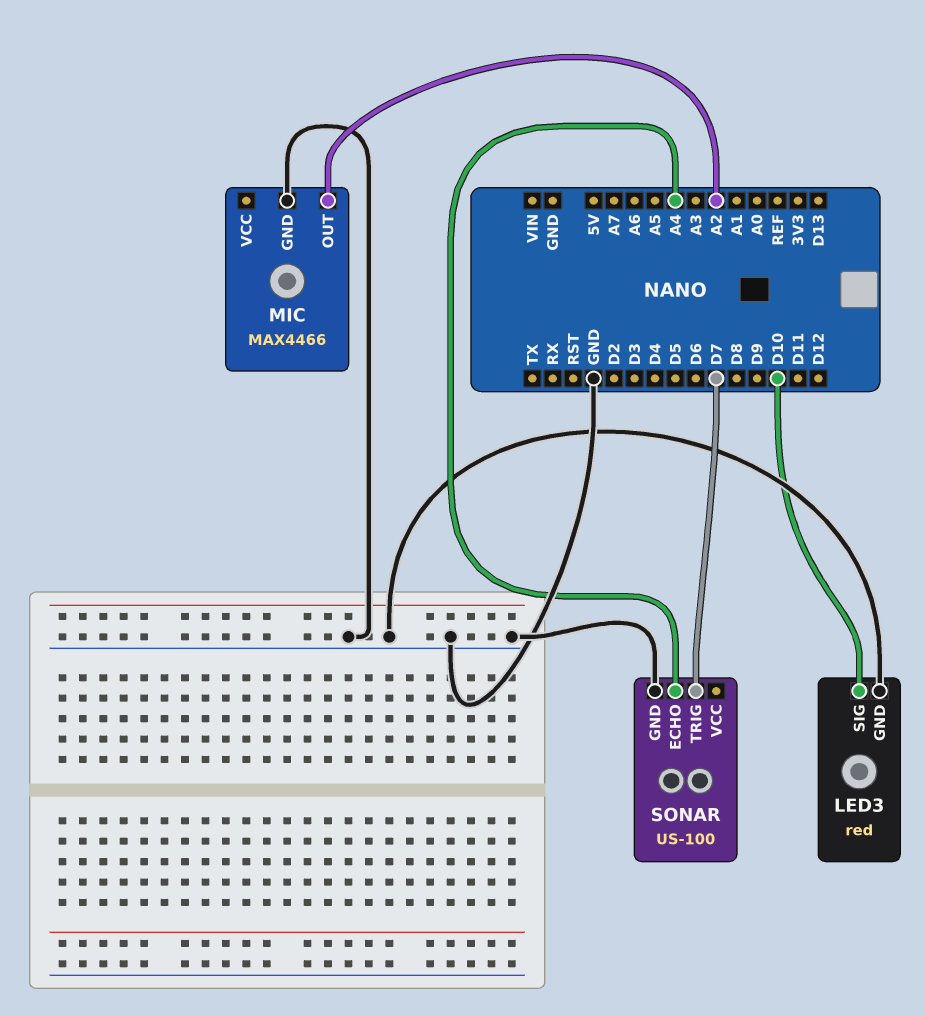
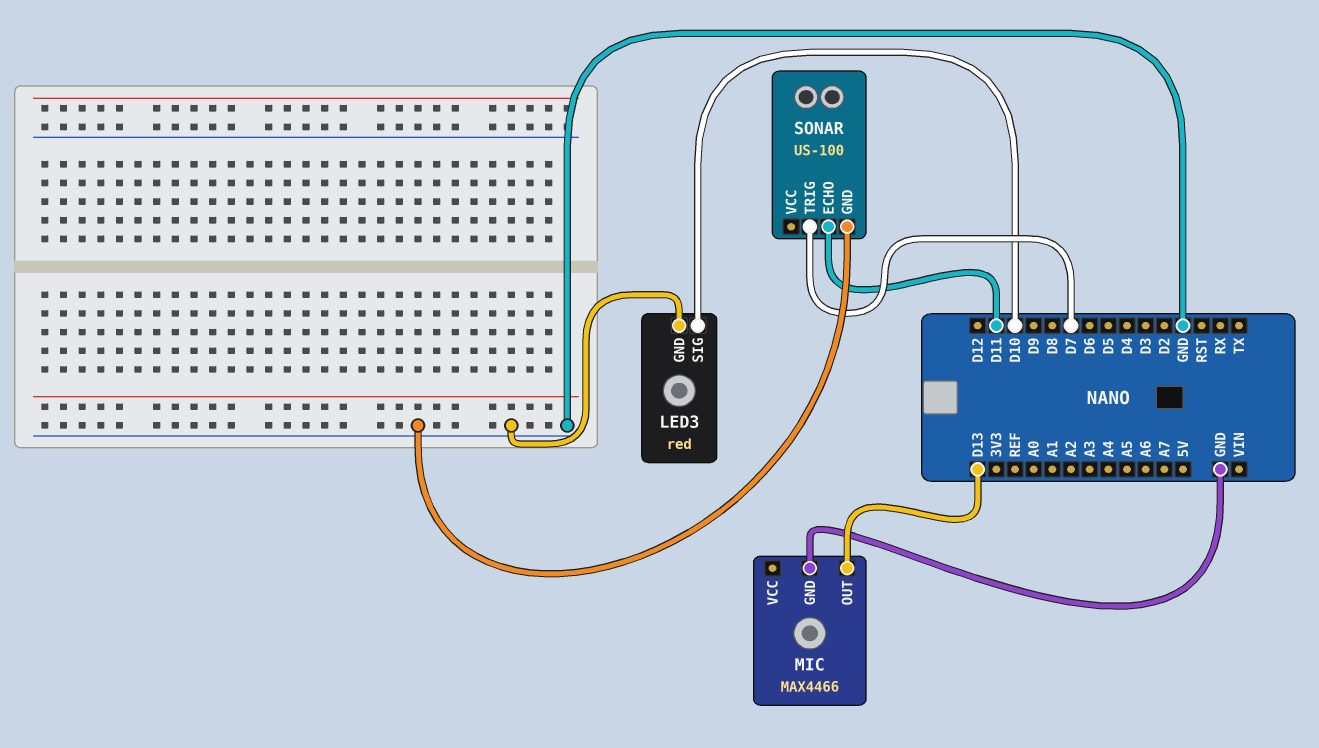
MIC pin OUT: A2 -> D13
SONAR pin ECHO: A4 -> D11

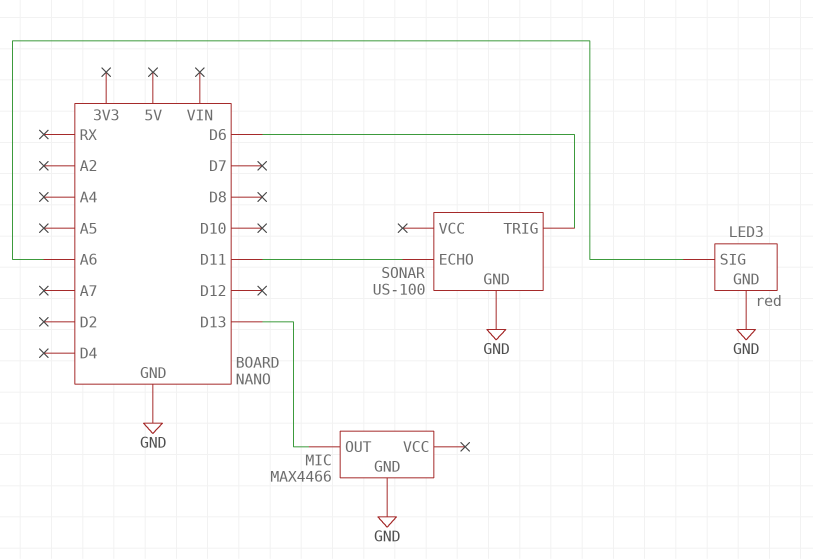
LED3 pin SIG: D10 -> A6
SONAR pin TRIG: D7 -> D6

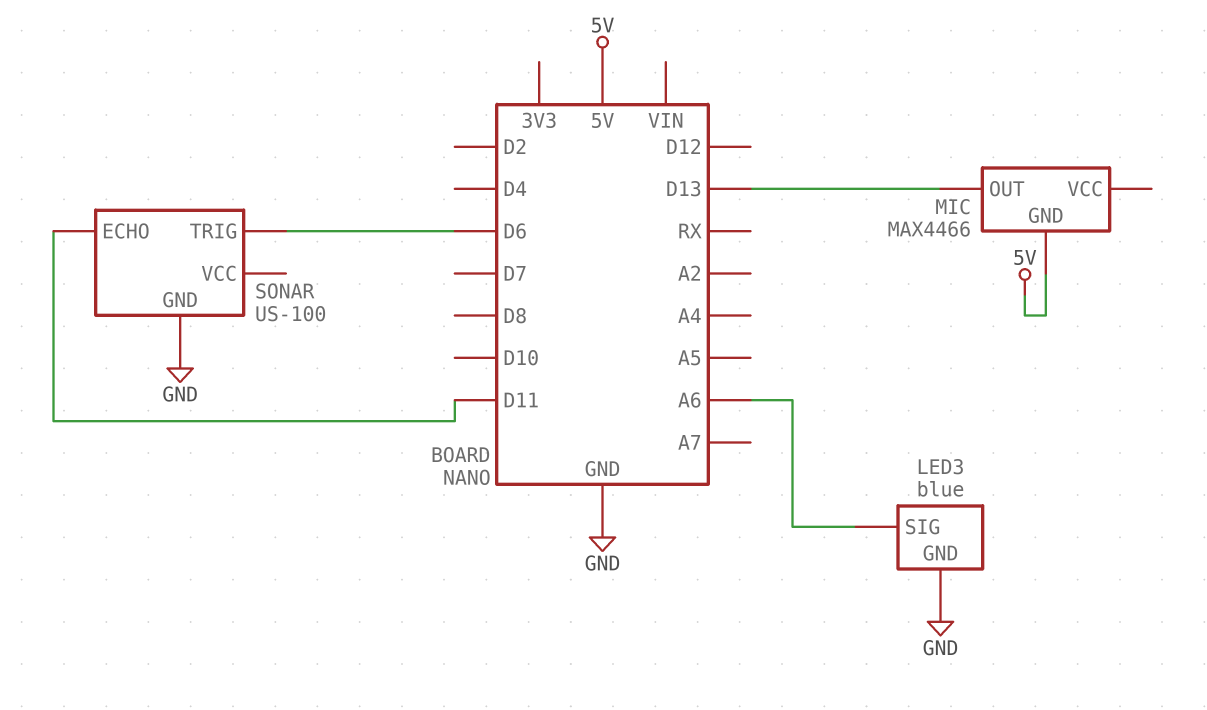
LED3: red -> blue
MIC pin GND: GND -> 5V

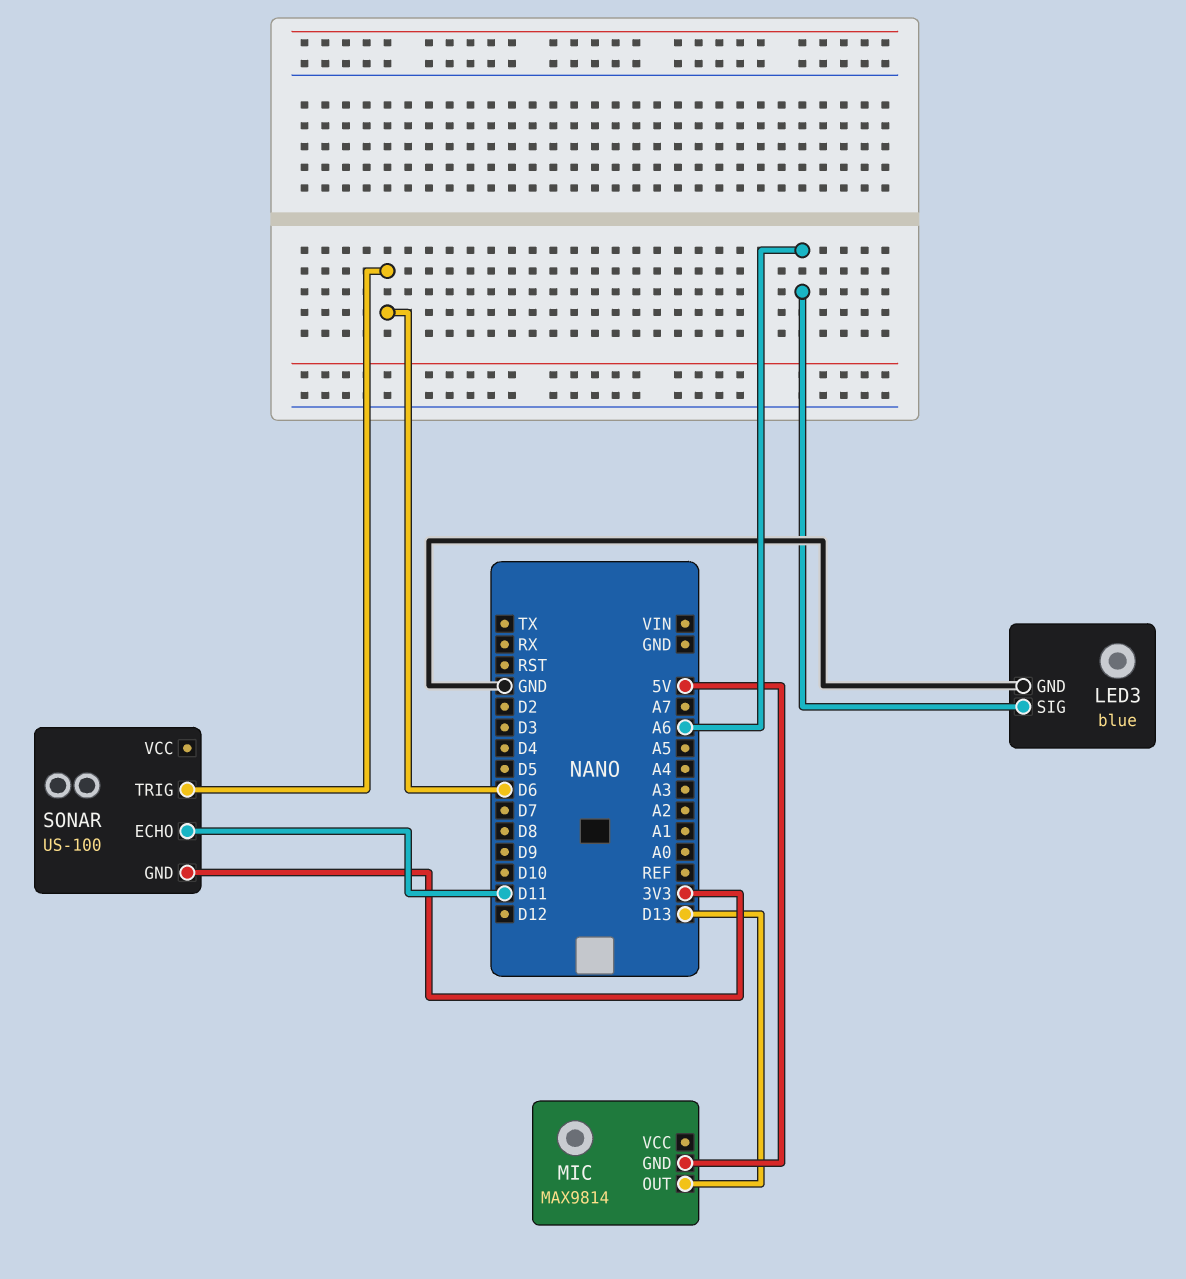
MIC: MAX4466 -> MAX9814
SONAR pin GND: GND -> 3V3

◇ ◇ ◇ ◇

**PROBLEM**
All of the material above is to be copied exactly, with no pictures.

**OUTPUT FOR THIS TASK**
MIC pin OUT: A2 -> D13
SONAR pin ECHO: A4 -> D11

LED3 pin SIG: D10 -> A6
SONAR pin TRIG: D7 -> D6

LED3: red -> blue
MIC pin GND: GND -> 5V

MIC: MAX4466 -> MAX9814
SONAR pin GND: GND -> 3V3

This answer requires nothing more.